▶ _Provided data_:
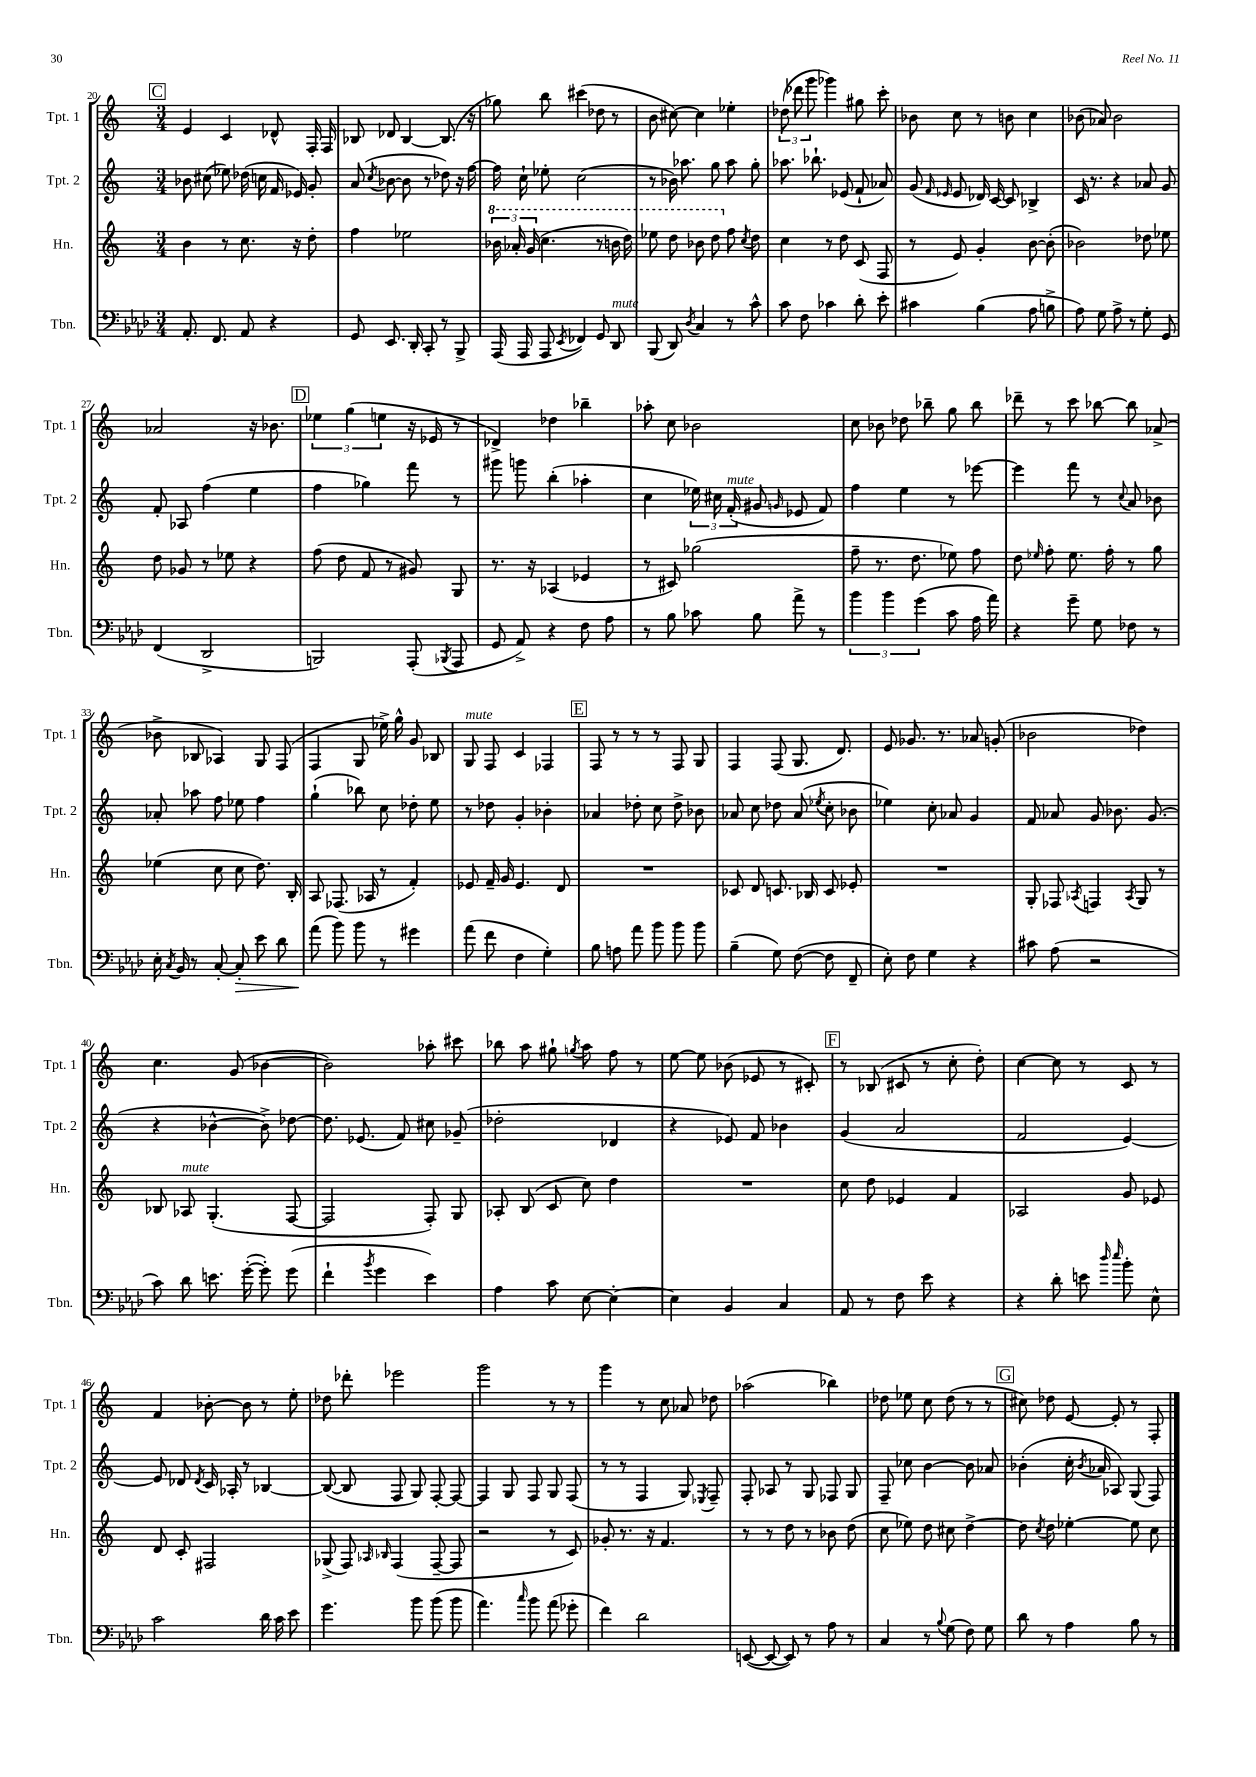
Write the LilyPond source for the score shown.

<<
\new StaffGroup <<
\new Staff = "s0" \with { instrumentName = "Tpt. 1" shortInstrumentName = "Tpt. 1" } {
    \clef treble \key c \major \numericTimeSignature \time 3/4
    \autoBeamOff \mark \markup { \box "C" } e'4 c'4 des'8-^ f16-. f16 |
    bes8 des'8 bes4~ bes8.( r16 |
    ges''8) b''8 cis'''4( des''8 r8 |
    b'8 cis''8~) cis''4 ees''4-. |
    \tuplet 3/2 { des''8( des'''8 g'''8 } ges'''4) gis''8 c'''8-. |
    bes'8 c''8 r8 b'8 c''4 |
    bes'8( aes'8) bes'2 |
    aes'2 r16 bes'8. |
    \mark \markup { \box "D" } \tuplet 3/2 { ees''4 g''4( e''4 } r16 ees'16 r8 |
    des'4->) des''4 bes''4-- |
    aes''8-. c''8 bes'2 |
    c''8 bes'8 des''8 bes''8-- g''8 bes''8 |
    des'''8-- r8 c'''8 bes''8~ bes''8 aes'8->( |
    bes'8-> bes8 aes4) g8 f8( |
    f4 g8 ees''16->) g''16-^ g'8 bes8 |
    g8^\markup { \italic "mute" } f8 c'4 fes4 |
    \mark \markup { \box "E" } f8 r8 r8 r8 f8 g8 |
    f4 f8( g8. d'8.) |
    e'8 ges'8. r8. aes'8 g'8-.( |
    bes'2 des''4) |
    c''4. g'8( bes'4~ |
    bes'2) aes''8-. cis'''8 |
    bes''8 a''8 gis''8-! \acciaccatura { g''8 } a''8 f''8 r8 |
    e''8~ e''8 bes'8( ees'8 r8 cis'8-.) |
    \mark \markup { \box "F" } r8 bes8( cis'8 r8 c''8-. d''8-.) |
    c''4~ c''8 r8 c'8 r8 |
    f'4 bes'8~-. bes'8 r8 e''8-. |
    des''8 des'''8-. ees'''2 |
    g'''2 r8 r8 |
    g'''4 r8 c''8 aes'8 des''8 |
    aes''2( bes''4) |
    des''8 ees''8 c''8 des''8( r8 r8 |
    \mark \markup { \box "G" } cis''8) des''8 e'8~ e'8-. r8 f8-. \bar "|." |
}
\new Staff = "s1" \with { instrumentName = "Tpt. 2" shortInstrumentName = "Tpt. 2" } {
    \clef treble \key c \major \numericTimeSignature \time 3/4
    \autoBeamOff \mark \markup { \box "C" } bes'8 cis''8( ees''8) des''16( c''16 f'16 ees'16) g'8-. |
    a'8( \acciaccatura { c''8 } bes'8~ bes'8 r8 des''8) r16 f''16~ |
    f''16 c''16-! ees''8-. c''2( |
    r8 bes'16) aes''8. g''8 aes''8 g''8-. |
    aes''8. bes''8.-! ees'8( f'8-! aes'8) |
    g'8( \grace { f'16 ees'16 } ees'8 des'16) c'16~ c'8 bes4-> |
    c'16 r8. r4 aes'8 g'8 |
    f'8-. aes8 f''4( e''4 |
    \mark \markup { \box "D" } f''4 ges''4) f'''8 r8 |
    gis'''8 g'''8 b''4-.( aes''4-. |
    c''4 \tuplet 3/2 { ees''16) cis''16 f'16-.^\markup { \italic "mute" }( } gis'8 \grace { g'16 } ees'8 f'8) |
    f''4 e''4 r8 ees'''8~ |
    ees'''4 f'''8 r8 \appoggiatura { c''8 } a'8 bes'8 |
    aes'8-. aes''8 f''8 ees''8 f''4 |
    g''4-!( bes''8) c''8 des''8-. e''8 |
    r8 des''8 g'4-. bes'4-. |
    \mark \markup { \box "E" } aes'4 des''8-. c''8 des''8-> bes'8 |
    aes'8 c''8 des''8 aes'8( \acciaccatura { ees''8 } c''8-. bes'8 |
    ees''4) c''8-. aes'8 g'4 |
    f'8 aes'8 g'8 bes'8. g'8.( |
    r4 bes'4~-^ bes'8->) des''8~ |
    des''8. ees'8.( f'8) cis''8 ges'8--( |
    des''2-. des'4 |
    r4 ees'8) f'8 bes'4 |
    \mark \markup { \box "F" } g'4( a'2 |
    f'2 e'4~) |
    e'8 des'8 \acciaccatura { des'8 } c'16 aes16-. r8 bes4~ |
    bes8~( bes8 f8 g8) f8~-. f8~ |
    f4 g8 f8 g8 f8( |
    r8 r8 f4 g8) \acciaccatura { ees8 } f8-- |
    f8-. aes8 r8 g8 fes8 g8 |
    f8-- ces''8 b'4~ b'8 aes'8 |
    \mark \markup { \box "G" } bes'4-.( c''16-. \acciaccatura { bes'8 } aes'16 aes8) g8( f8) \bar "|." |
}
\new Staff = "s2" \with { instrumentName = "Hn." shortInstrumentName = "Hn." } {
    \clef treble \key c \major \numericTimeSignature \time 3/4
    \autoBeamOff \mark \markup { \box "C" } b'4 r8 c''8. r16 d''8-. |
    f''4 ees''2 |
    \tuplet 3/2 { \ottava #1 bes''16 aes''16-. g''16( } c'''4. r8 b''16 d'''16) |
    ees'''8 d'''8 bes''8 d'''8 \ottava #0 f''8 \acciaccatura { c''8 } d''8 |
    c''4 r8 d''8 c'8( f8 |
    r8 e'8) g'4-. b'8~ b'8-.( |
    bes'2) des''8 ees''8 |
    d''8 ges'8 r8 ees''8 r4 |
    \mark \markup { \box "D" } f''8( d''8 f'8 r8 gis'8) g8 |
    r8. r16 aes4( ees'4 |
    r8 cis'8) ges''2( |
    f''8-- r8. d''8. ees''8) f''8 |
    d''8 \grace { ees''16 } f''8-. ees''8. f''16-. r8 g''8 |
    ees''4( c''8 c''8 d''8.) b16-. |
    a8 fes8.( aes16 r8 f'4-.) |
    ees'8 f'16-- g'16 ees'4. d'8 |
    \mark \markup { \box "E" } R2. |
    ces'8 d'8 c'8. bes16 c'8 ees'8-. |
    R2. |
    g8-. fes8 \acciaccatura { aes8 } f4 \acciaccatura { aes8 } g8 r8 |
    bes8 aes8^\markup { \italic "mute" } g4.-.( f8~ |
    f2 f8-.) g8 |
    aes8-. b8( c'8 c''8) d''4 |
    R2. |
    \mark \markup { \box "F" } c''8 d''8 ees'4 f'4 |
    aes2 g'8 ees'8 |
    d'8 c'8-. fis2 |
    ges8->( f8) \grace { aes16 bes16 } f4( f8~-- f8 |
    r2 r8 c'8) |
    ges'8-. r8. r16 f'4. |
    r8 r8 d''8 r8 bes'8 d''8( |
    c''8 ees''8) d''8 cis''8 d''4~-> |
    \mark \markup { \box "G" } d''8 \acciaccatura { c''8 } d''8 ees''4~-. ees''8 c''8 \bar "|." |
}
\new Staff = "s3" \with { instrumentName = "Tbn." shortInstrumentName = "Tbn." } {
    \clef bass \key aes \major \numericTimeSignature \time 3/4
    \autoBeamOff \mark \markup { \box "C" } aes,8.-. f,8. aes,8 r4 |
    g,8 ees,8. des,16-. c,8-. r8 bes,,8-> |
    aes,,16( aes,,16 aes,,8 \acciaccatura { ees,8 } fes,4) g,8 des,8^\markup { \italic "mute" } |
    bes,,8( des,8) \acciaccatura { des8 } c4 r8 c'8-^ |
    c'8 f8 ces'4 des'8-. ees'8-. |
    cis'4 bes4( aes8 b8-> |
    aes8) g8 aes8-> r8 g8-. g,8 |
    f,4( des,2-> |
    \mark \markup { \box "D" } b,,2) aes,,8-.( \acciaccatura { bes,,8 } aes,,8 |
    g,8 aes,8->) r4 f8 aes8 |
    r8 bes8 ces'8 bes8 aes'8-> r8 |
    \tuplet 3/2 { bes'4 bes'4 g'4( } c'8 aes16 aes'16) |
    r4 g'8-- g8 fes8 r8 |
    ees16-. \acciaccatura { c8 } bes,16 r8 c8~-. c8-.\> ees'8 des'8 |
    aes'8\!( bes'8) bes'8 r8 gis'4 |
    aes'8( f'8 f4 g4-.) |
    \mark \markup { \box "E" } bes8 a8 aes'8 bes'8 bes'8 bes'8 |
    bes4--( g8) f8~( f8 f,8-- |
    ees8-.) f8 g4 r4 |
    cis'8 aes8( r2 |
    c'8) des'8 e'8. g'16~-.( g'8-.) g'8( |
    f'4-! \acciaccatura { bes'8 } g'4 ees'4) |
    aes4 c'8 ees8~ ees4~-. |
    ees4 bes,4 c4 |
    \mark \markup { \box "F" } aes,8 r8 f8 ees'8 r4 |
    r4 des'8-. e'8 \grace { des''16 ees''16 } bes'8-. ees8-^ |
    c'2 des'16 c'16 ees'8 |
    g'4. bes'8 bes'8( bes'8 |
    aes'4.) \grace { c''16 } bes'8 aes'8( ges'8-. |
    f'4) des'2 |
    e,8~( e,8~ e,8) r8 aes8 r8 |
    c4 r8 \appoggiatura { bes8 } g8( f8) g8 |
    \mark \markup { \box "G" } des'8 r8 aes4 bes8 r8 \bar "|." |
}
>>
>>
\layout { \context { \Score currentBarNumber = #20 } }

▶ _Work instructions_:
Pick out each line of the rows that contains the word "mute" and copy it.

▶ _Reply_:
    g8^\markup { \italic "mute" } f8 c'4 fes4 |
    c''4 \tuplet 3/2 { ees''16) cis''16 f'16-.^\markup { \italic "mute" }( } gis'8 \grace { g'16 } ees'8 f'8) |
    bes8 aes8^\markup { \italic "mute" } g4.-.( f8~ |
    aes,,16( aes,,16 aes,,8 \acciaccatura { ees,8 } fes,4) g,8 des,8^\markup { \italic "mute" } |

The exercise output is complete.